#### [Task to complete]
Write out the full listing exactly.
>>>>>
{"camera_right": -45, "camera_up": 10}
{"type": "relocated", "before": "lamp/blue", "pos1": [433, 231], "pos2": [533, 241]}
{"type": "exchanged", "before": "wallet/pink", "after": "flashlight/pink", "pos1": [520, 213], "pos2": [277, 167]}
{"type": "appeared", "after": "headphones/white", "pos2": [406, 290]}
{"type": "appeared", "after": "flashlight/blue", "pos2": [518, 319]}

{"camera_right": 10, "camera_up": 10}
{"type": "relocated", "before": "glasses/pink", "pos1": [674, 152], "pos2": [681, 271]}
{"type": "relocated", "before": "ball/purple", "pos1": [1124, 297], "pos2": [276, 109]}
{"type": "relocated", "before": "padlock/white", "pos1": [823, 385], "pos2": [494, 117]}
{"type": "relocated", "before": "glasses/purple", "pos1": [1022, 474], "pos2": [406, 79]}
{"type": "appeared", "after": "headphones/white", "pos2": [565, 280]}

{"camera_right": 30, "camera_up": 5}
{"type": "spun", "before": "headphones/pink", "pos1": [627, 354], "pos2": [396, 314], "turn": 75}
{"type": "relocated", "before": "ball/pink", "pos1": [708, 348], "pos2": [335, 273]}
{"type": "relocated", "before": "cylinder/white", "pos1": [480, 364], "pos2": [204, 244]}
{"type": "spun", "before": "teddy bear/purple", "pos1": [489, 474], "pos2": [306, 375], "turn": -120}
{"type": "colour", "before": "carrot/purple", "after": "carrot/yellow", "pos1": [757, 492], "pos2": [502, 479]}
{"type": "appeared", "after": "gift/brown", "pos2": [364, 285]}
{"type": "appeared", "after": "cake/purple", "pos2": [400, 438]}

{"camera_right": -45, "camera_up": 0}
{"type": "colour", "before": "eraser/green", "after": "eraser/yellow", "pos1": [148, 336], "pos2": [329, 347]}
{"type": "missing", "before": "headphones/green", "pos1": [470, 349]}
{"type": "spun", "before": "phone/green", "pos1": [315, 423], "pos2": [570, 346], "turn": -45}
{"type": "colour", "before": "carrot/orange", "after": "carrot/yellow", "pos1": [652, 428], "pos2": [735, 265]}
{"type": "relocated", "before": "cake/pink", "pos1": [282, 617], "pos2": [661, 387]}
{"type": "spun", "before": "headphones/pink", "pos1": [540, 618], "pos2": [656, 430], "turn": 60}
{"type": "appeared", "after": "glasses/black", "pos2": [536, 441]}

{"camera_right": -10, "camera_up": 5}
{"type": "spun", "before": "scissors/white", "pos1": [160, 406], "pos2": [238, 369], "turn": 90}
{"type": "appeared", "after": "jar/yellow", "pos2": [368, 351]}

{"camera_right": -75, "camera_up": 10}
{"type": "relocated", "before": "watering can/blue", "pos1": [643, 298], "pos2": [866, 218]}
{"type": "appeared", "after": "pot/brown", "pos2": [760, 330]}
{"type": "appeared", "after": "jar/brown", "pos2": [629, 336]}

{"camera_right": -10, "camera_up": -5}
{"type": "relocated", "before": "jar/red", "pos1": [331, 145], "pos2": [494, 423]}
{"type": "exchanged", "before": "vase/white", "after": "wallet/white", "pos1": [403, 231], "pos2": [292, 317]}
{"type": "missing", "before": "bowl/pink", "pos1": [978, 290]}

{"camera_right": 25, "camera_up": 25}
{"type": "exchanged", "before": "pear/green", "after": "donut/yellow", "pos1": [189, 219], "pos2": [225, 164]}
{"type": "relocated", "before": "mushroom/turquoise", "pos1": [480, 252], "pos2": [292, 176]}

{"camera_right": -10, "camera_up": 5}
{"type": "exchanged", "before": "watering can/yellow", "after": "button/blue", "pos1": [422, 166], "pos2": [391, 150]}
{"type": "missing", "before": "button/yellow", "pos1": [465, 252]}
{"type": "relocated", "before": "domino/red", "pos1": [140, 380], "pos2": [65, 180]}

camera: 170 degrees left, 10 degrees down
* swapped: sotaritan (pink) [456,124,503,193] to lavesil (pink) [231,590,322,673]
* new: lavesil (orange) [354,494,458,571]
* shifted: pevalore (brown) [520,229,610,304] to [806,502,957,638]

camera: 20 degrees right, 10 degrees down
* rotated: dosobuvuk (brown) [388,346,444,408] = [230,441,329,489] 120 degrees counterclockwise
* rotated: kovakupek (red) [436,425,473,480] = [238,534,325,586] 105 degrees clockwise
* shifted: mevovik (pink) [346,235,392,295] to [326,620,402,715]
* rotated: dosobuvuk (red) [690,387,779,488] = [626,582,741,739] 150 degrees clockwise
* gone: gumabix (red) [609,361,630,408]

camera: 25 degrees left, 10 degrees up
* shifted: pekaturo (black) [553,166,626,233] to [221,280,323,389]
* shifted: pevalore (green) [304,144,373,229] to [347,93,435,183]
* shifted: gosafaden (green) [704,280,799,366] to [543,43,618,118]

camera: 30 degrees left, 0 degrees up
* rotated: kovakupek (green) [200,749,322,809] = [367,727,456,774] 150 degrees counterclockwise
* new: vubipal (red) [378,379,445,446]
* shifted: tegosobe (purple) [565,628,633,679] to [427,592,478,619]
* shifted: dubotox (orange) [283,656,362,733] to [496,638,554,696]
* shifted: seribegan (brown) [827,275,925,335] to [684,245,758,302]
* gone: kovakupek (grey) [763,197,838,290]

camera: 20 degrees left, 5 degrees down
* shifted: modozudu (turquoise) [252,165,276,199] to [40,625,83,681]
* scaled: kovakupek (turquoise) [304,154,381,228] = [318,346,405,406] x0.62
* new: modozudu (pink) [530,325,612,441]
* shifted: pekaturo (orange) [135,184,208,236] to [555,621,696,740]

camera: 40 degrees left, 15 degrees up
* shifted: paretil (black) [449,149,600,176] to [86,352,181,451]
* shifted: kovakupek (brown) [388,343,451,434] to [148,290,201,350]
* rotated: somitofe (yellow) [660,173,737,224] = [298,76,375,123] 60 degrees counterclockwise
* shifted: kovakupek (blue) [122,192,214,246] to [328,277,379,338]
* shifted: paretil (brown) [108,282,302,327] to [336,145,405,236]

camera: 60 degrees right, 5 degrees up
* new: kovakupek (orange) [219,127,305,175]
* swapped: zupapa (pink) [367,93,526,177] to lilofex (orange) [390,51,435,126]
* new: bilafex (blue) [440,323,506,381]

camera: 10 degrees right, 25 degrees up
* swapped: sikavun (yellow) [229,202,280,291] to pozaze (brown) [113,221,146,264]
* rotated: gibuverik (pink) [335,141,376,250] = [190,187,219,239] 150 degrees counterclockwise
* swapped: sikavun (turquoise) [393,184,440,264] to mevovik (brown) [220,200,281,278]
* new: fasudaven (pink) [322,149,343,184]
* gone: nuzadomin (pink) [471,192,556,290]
<<<<<
#### [Answer below]
{"camera_right": -45, "camera_up": 10}
{"type": "relocated", "before": "lamp/blue", "pos1": [433, 231], "pos2": [533, 241]}
{"type": "exchanged", "before": "wallet/pink", "after": "flashlight/pink", "pos1": [520, 213], "pos2": [277, 167]}
{"type": "appeared", "after": "headphones/white", "pos2": [406, 290]}
{"type": "appeared", "after": "flashlight/blue", "pos2": [518, 319]}

{"camera_right": 10, "camera_up": 10}
{"type": "relocated", "before": "glasses/pink", "pos1": [674, 152], "pos2": [681, 271]}
{"type": "relocated", "before": "ball/purple", "pos1": [1124, 297], "pos2": [276, 109]}
{"type": "relocated", "before": "padlock/white", "pos1": [823, 385], "pos2": [494, 117]}
{"type": "relocated", "before": "glasses/purple", "pos1": [1022, 474], "pos2": [406, 79]}
{"type": "appeared", "after": "headphones/white", "pos2": [565, 280]}

{"camera_right": 30, "camera_up": 5}
{"type": "spun", "before": "headphones/pink", "pos1": [627, 354], "pos2": [396, 314], "turn": 75}
{"type": "relocated", "before": "ball/pink", "pos1": [708, 348], "pos2": [335, 273]}
{"type": "relocated", "before": "cylinder/white", "pos1": [480, 364], "pos2": [204, 244]}
{"type": "spun", "before": "teddy bear/purple", "pos1": [489, 474], "pos2": [306, 375], "turn": -120}
{"type": "colour", "before": "carrot/purple", "after": "carrot/yellow", "pos1": [757, 492], "pos2": [502, 479]}
{"type": "appeared", "after": "gift/brown", "pos2": [364, 285]}
{"type": "appeared", "after": "cake/purple", "pos2": [400, 438]}

{"camera_right": -45, "camera_up": 0}
{"type": "colour", "before": "eraser/green", "after": "eraser/yellow", "pos1": [148, 336], "pos2": [329, 347]}
{"type": "missing", "before": "headphones/green", "pos1": [470, 349]}
{"type": "spun", "before": "phone/green", "pos1": [315, 423], "pos2": [570, 346], "turn": -45}
{"type": "colour", "before": "carrot/orange", "after": "carrot/yellow", "pos1": [652, 428], "pos2": [735, 265]}
{"type": "relocated", "before": "cake/pink", "pos1": [282, 617], "pos2": [661, 387]}
{"type": "spun", "before": "headphones/pink", "pos1": [540, 618], "pos2": [656, 430], "turn": 60}
{"type": "appeared", "after": "glasses/black", "pos2": [536, 441]}

{"camera_right": -10, "camera_up": 5}
{"type": "spun", "before": "scissors/white", "pos1": [160, 406], "pos2": [238, 369], "turn": 90}
{"type": "appeared", "after": "jar/yellow", "pos2": [368, 351]}

{"camera_right": -75, "camera_up": 10}
{"type": "relocated", "before": "watering can/blue", "pos1": [643, 298], "pos2": [866, 218]}
{"type": "appeared", "after": "pot/brown", "pos2": [760, 330]}
{"type": "appeared", "after": "jar/brown", "pos2": [629, 336]}

{"camera_right": -10, "camera_up": -5}
{"type": "relocated", "before": "jar/red", "pos1": [331, 145], "pos2": [494, 423]}
{"type": "exchanged", "before": "vase/white", "after": "wallet/white", "pos1": [403, 231], "pos2": [292, 317]}
{"type": "missing", "before": "bowl/pink", "pos1": [978, 290]}

{"camera_right": 25, "camera_up": 25}
{"type": "exchanged", "before": "pear/green", "after": "donut/yellow", "pos1": [189, 219], "pos2": [225, 164]}
{"type": "relocated", "before": "mushroom/turquoise", "pos1": [480, 252], "pos2": [292, 176]}

{"camera_right": -10, "camera_up": 5}
{"type": "exchanged", "before": "watering can/yellow", "after": "button/blue", "pos1": [422, 166], "pos2": [391, 150]}
{"type": "missing", "before": "button/yellow", "pos1": [465, 252]}
{"type": "relocated", "before": "domino/red", "pos1": [140, 380], "pos2": [65, 180]}

camera: 170 degrees left, 10 degrees down
* swapped: sotaritan (pink) [456,124,503,193] to lavesil (pink) [231,590,322,673]
* new: lavesil (orange) [354,494,458,571]
* shifted: pevalore (brown) [520,229,610,304] to [806,502,957,638]

camera: 20 degrees right, 10 degrees down
* rotated: dosobuvuk (brown) [388,346,444,408] = [230,441,329,489] 120 degrees counterclockwise
* rotated: kovakupek (red) [436,425,473,480] = [238,534,325,586] 105 degrees clockwise
* shifted: mevovik (pink) [346,235,392,295] to [326,620,402,715]
* rotated: dosobuvuk (red) [690,387,779,488] = [626,582,741,739] 150 degrees clockwise
* gone: gumabix (red) [609,361,630,408]

camera: 25 degrees left, 10 degrees up
* shifted: pekaturo (black) [553,166,626,233] to [221,280,323,389]
* shifted: pevalore (green) [304,144,373,229] to [347,93,435,183]
* shifted: gosafaden (green) [704,280,799,366] to [543,43,618,118]

camera: 30 degrees left, 0 degrees up
* rotated: kovakupek (green) [200,749,322,809] = [367,727,456,774] 150 degrees counterclockwise
* new: vubipal (red) [378,379,445,446]
* shifted: tegosobe (purple) [565,628,633,679] to [427,592,478,619]
* shifted: dubotox (orange) [283,656,362,733] to [496,638,554,696]
* shifted: seribegan (brown) [827,275,925,335] to [684,245,758,302]
* gone: kovakupek (grey) [763,197,838,290]

camera: 20 degrees left, 5 degrees down
* shifted: modozudu (turquoise) [252,165,276,199] to [40,625,83,681]
* scaled: kovakupek (turquoise) [304,154,381,228] = [318,346,405,406] x0.62
* new: modozudu (pink) [530,325,612,441]
* shifted: pekaturo (orange) [135,184,208,236] to [555,621,696,740]

camera: 40 degrees left, 15 degrees up
* shifted: paretil (black) [449,149,600,176] to [86,352,181,451]
* shifted: kovakupek (brown) [388,343,451,434] to [148,290,201,350]
* rotated: somitofe (yellow) [660,173,737,224] = [298,76,375,123] 60 degrees counterclockwise
* shifted: kovakupek (blue) [122,192,214,246] to [328,277,379,338]
* shifted: paretil (brown) [108,282,302,327] to [336,145,405,236]

camera: 60 degrees right, 5 degrees up
* new: kovakupek (orange) [219,127,305,175]
* swapped: zupapa (pink) [367,93,526,177] to lilofex (orange) [390,51,435,126]
* new: bilafex (blue) [440,323,506,381]

camera: 10 degrees right, 25 degrees up
* swapped: sikavun (yellow) [229,202,280,291] to pozaze (brown) [113,221,146,264]
* rotated: gibuverik (pink) [335,141,376,250] = [190,187,219,239] 150 degrees counterclockwise
* swapped: sikavun (turquoise) [393,184,440,264] to mevovik (brown) [220,200,281,278]
* new: fasudaven (pink) [322,149,343,184]
* gone: nuzadomin (pink) [471,192,556,290]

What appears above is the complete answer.